▶ _INPUT_:
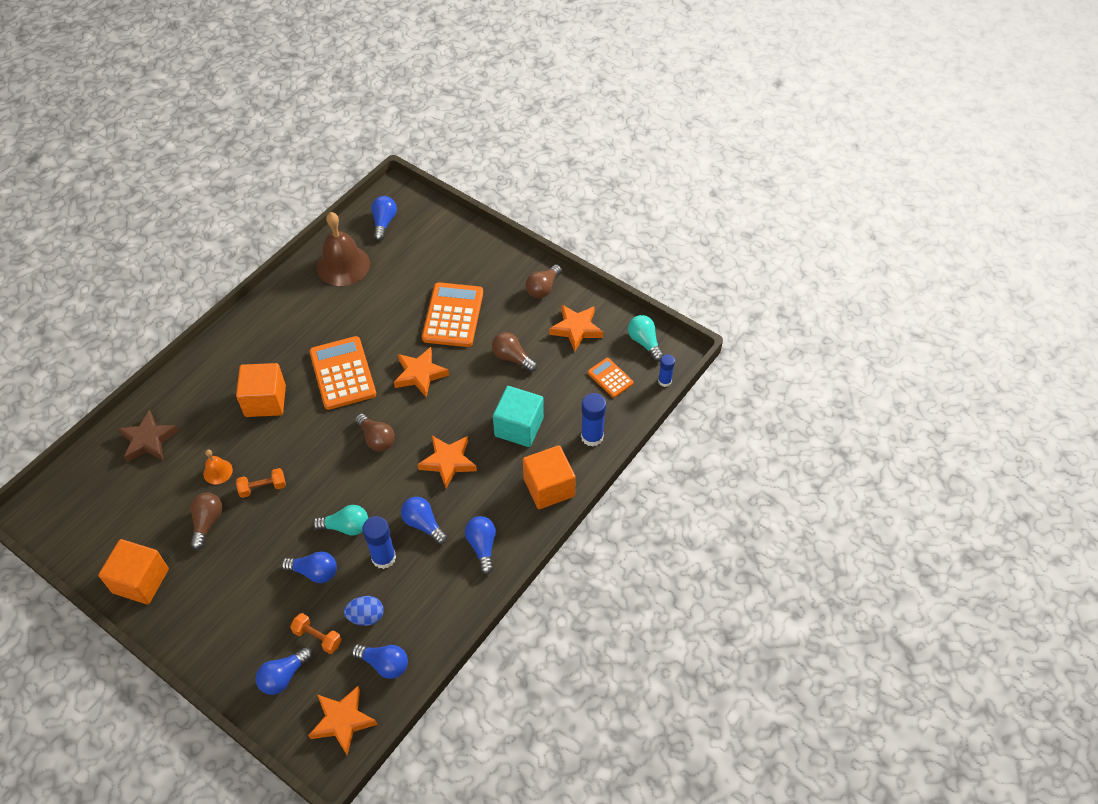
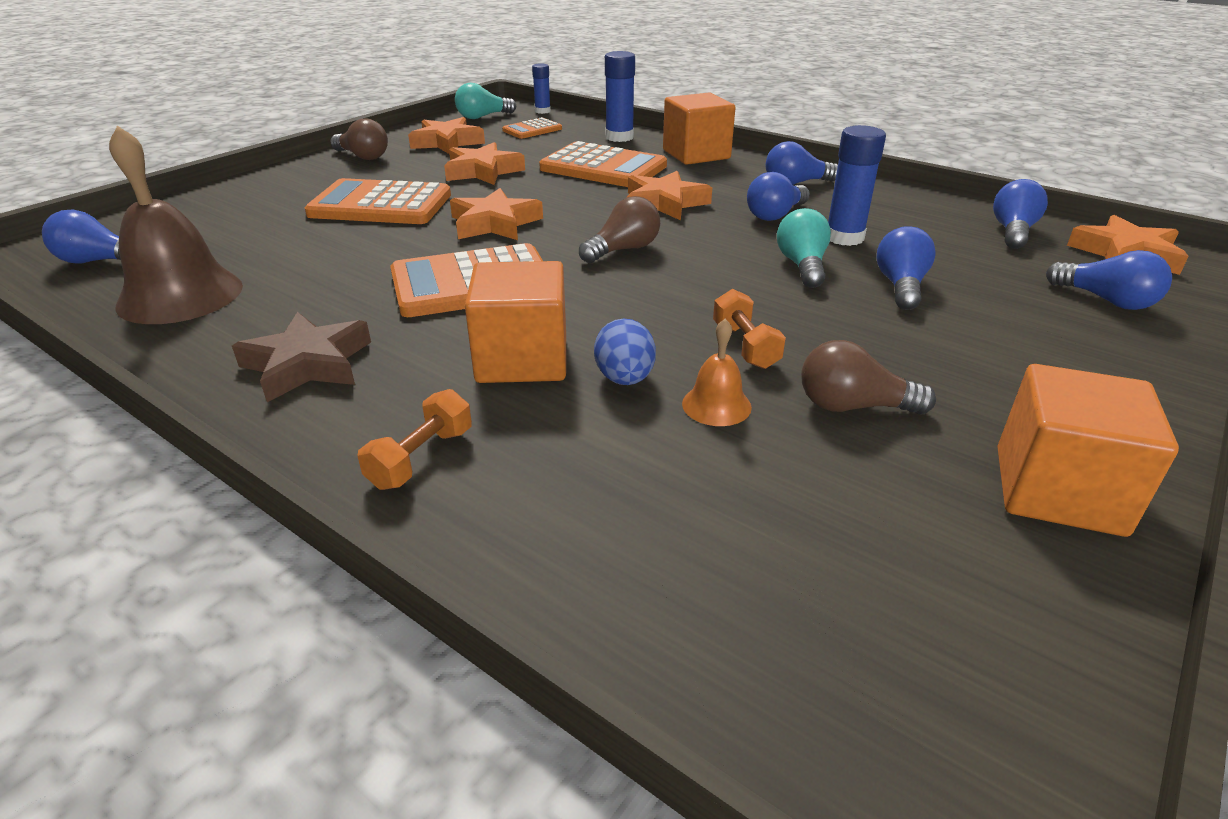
camera: 90 degrees left, 20 degrees down
brown star [118,410,178,462] -> brown star moved to [232,312,371,402]
orange dumbbell [290,613,342,654] -> orange dumbbell moved to [357,389,472,490]
blue egg [344,596,384,626] -> blue egg moved to [594,319,656,385]
brown light bulb [492,332,537,372] -> orange star [444,142,525,185]
turquoise cube [493,386,544,447] -> orange calculator [539,141,667,187]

▶ _PROMPT_: Lines in the data that hold "star" are to be counted, and the number alone reported.

▶ _COMPLETED EXERCISE_: 2